Coordinate change listings
----

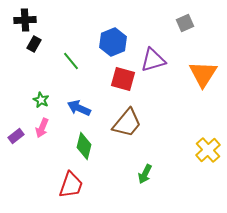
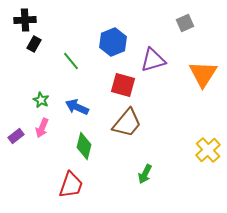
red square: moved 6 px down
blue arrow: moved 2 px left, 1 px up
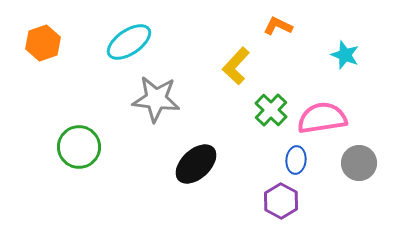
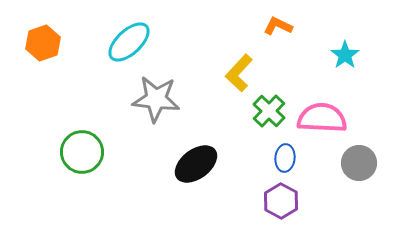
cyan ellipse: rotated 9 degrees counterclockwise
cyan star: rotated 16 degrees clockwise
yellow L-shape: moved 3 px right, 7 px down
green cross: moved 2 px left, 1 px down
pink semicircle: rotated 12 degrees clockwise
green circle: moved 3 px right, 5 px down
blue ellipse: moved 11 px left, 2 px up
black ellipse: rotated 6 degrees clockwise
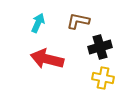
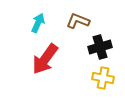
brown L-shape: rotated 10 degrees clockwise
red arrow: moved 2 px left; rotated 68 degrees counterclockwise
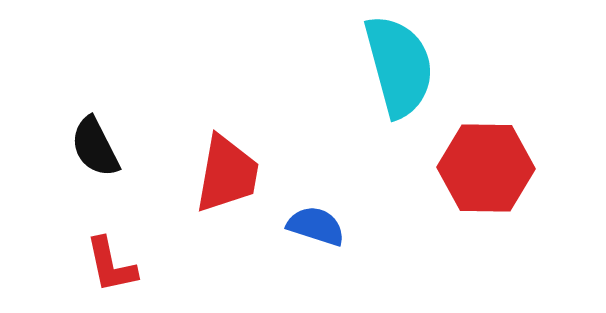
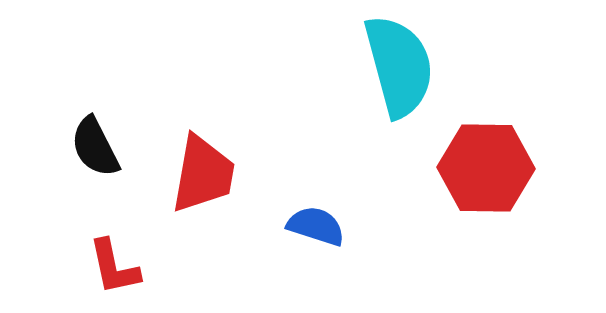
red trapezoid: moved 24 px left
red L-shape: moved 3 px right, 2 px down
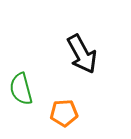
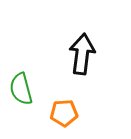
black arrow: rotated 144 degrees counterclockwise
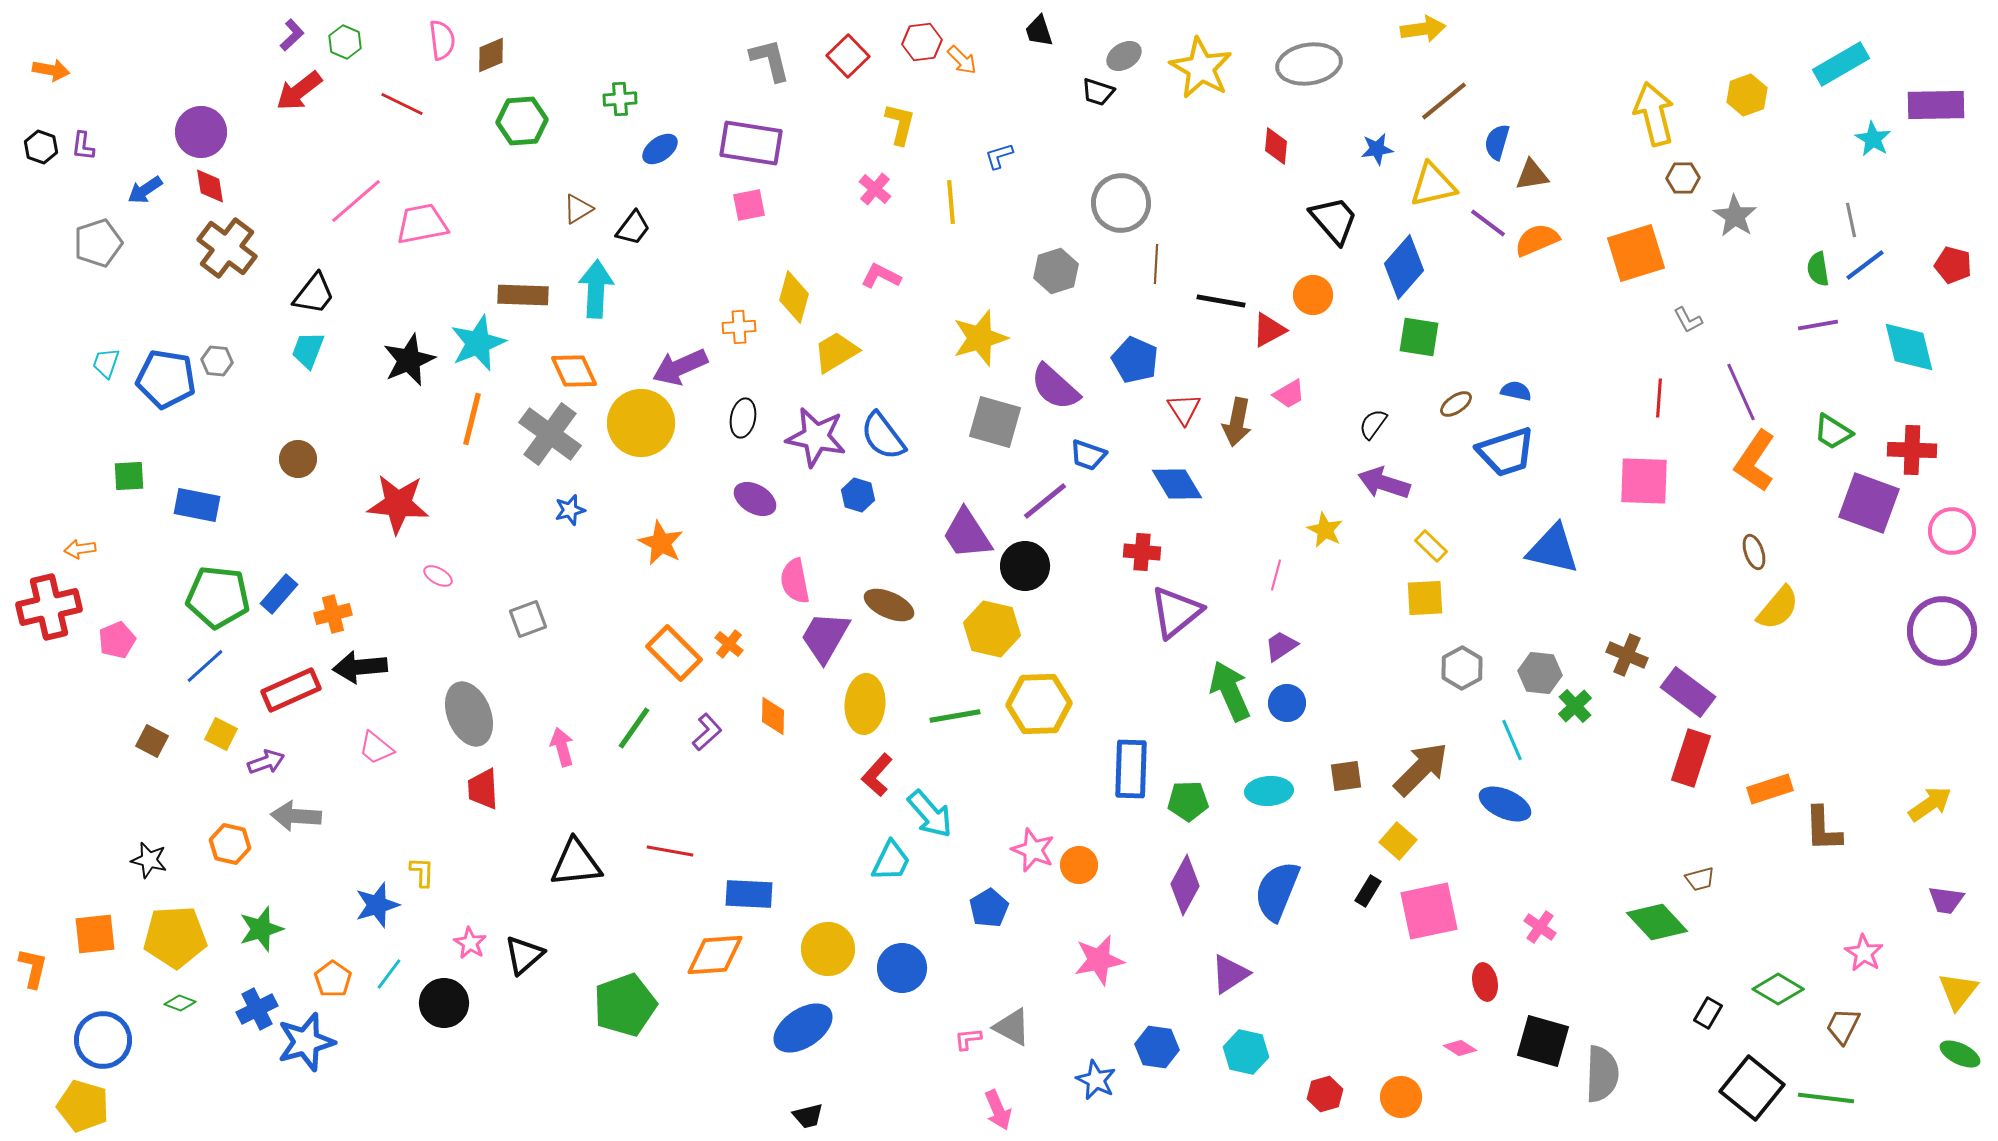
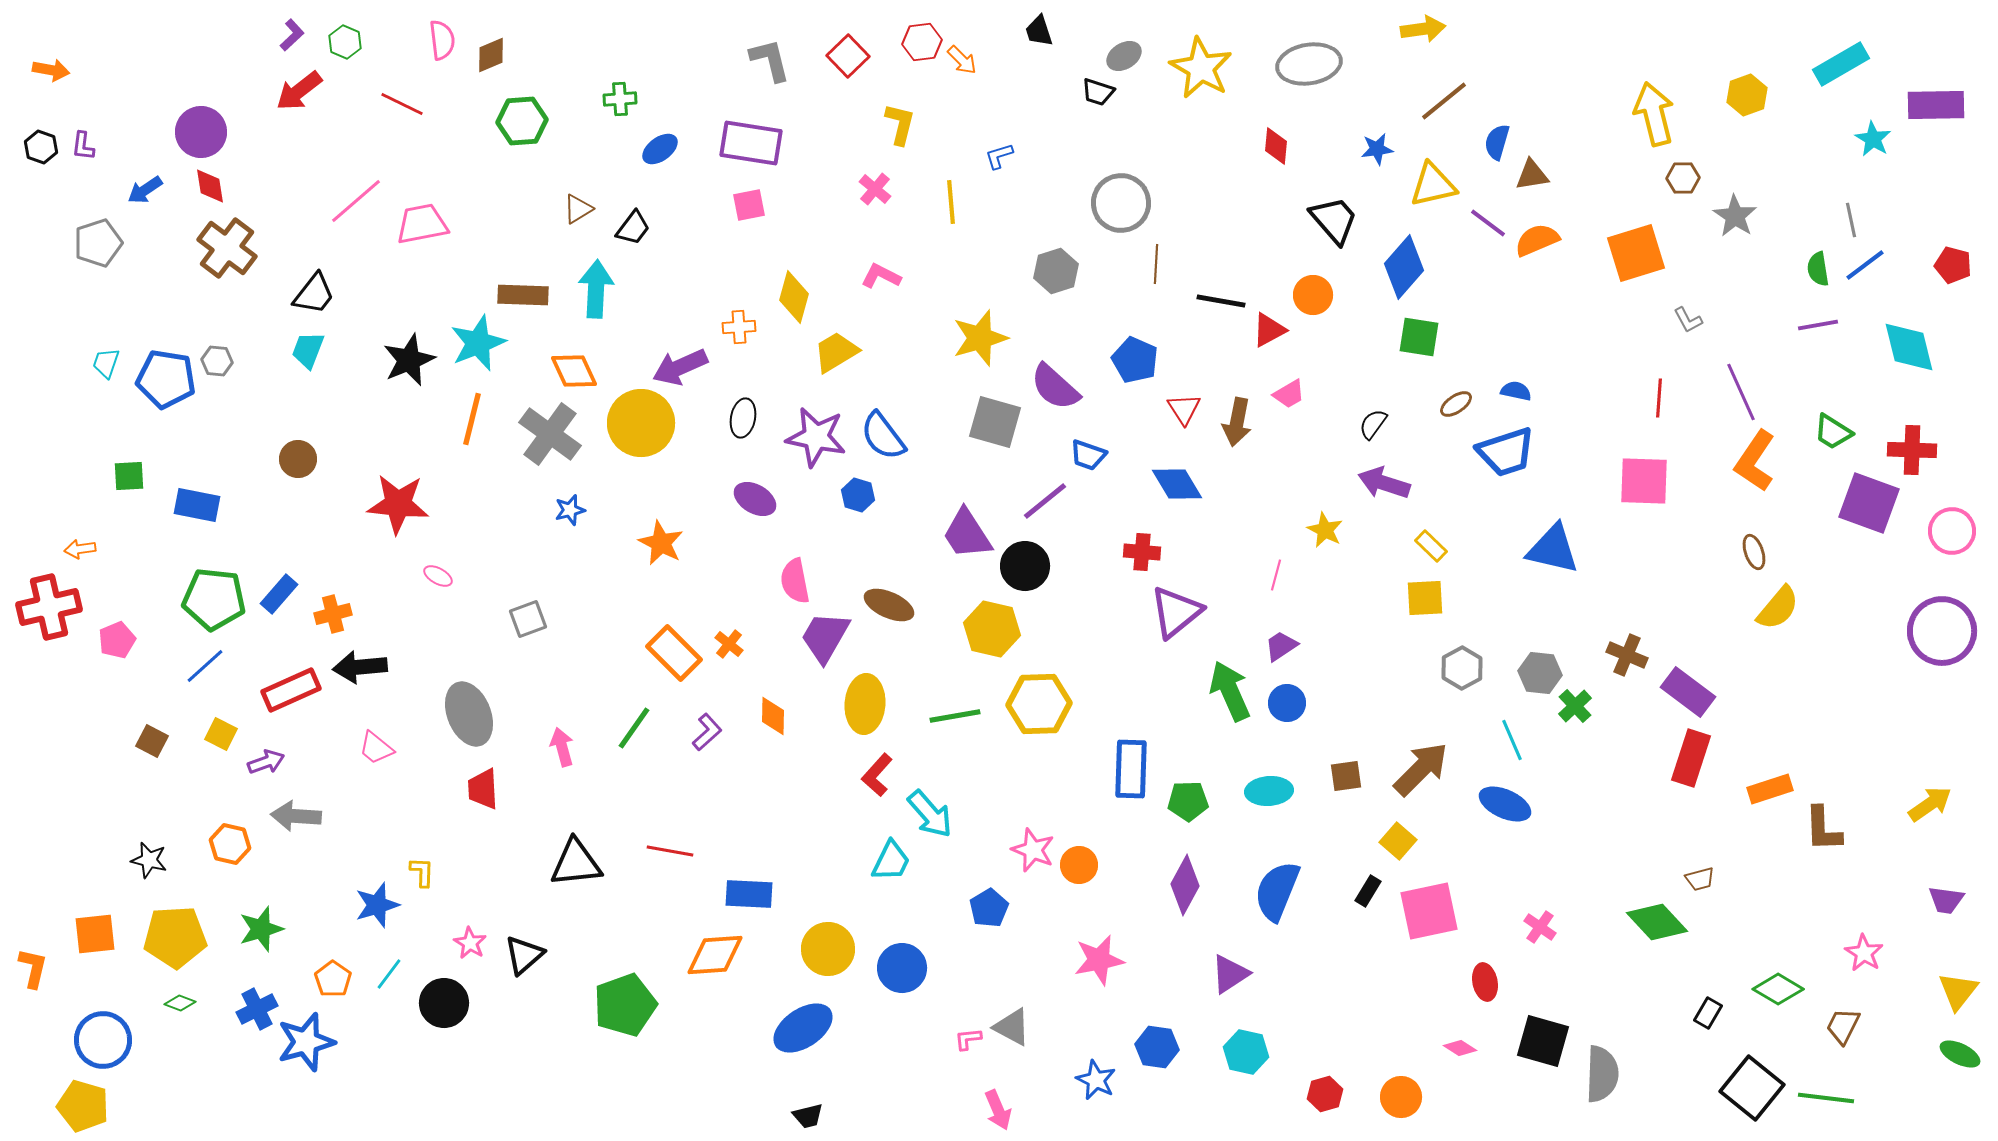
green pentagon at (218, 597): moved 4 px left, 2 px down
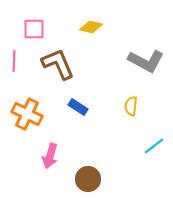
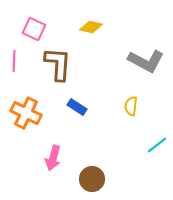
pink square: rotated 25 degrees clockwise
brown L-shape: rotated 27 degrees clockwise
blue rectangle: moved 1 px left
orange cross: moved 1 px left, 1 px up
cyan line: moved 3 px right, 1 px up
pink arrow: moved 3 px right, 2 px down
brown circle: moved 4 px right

----

→ TRY IT
Exactly as they stand, the entries must be written out again, pictures excluded.

→ RESULT
red square: moved 6 px down
blue arrow: moved 2 px left, 1 px up
cyan ellipse: rotated 9 degrees counterclockwise
cyan star: rotated 16 degrees clockwise
yellow L-shape: moved 3 px right, 7 px down
green cross: moved 2 px left, 1 px down
pink semicircle: rotated 12 degrees clockwise
green circle: moved 3 px right, 5 px down
blue ellipse: moved 11 px left, 2 px up
black ellipse: rotated 6 degrees clockwise
brown L-shape: rotated 10 degrees clockwise
red arrow: moved 2 px left; rotated 68 degrees counterclockwise
red trapezoid: moved 24 px left
red L-shape: moved 3 px right, 2 px down
black arrow: rotated 144 degrees counterclockwise
green pentagon at (218, 597): moved 4 px left, 2 px down
pink square: rotated 25 degrees clockwise
brown L-shape: rotated 27 degrees clockwise
blue rectangle: moved 1 px left
orange cross: moved 1 px left, 1 px up
cyan line: moved 3 px right, 1 px up
pink arrow: moved 3 px right, 2 px down
brown circle: moved 4 px right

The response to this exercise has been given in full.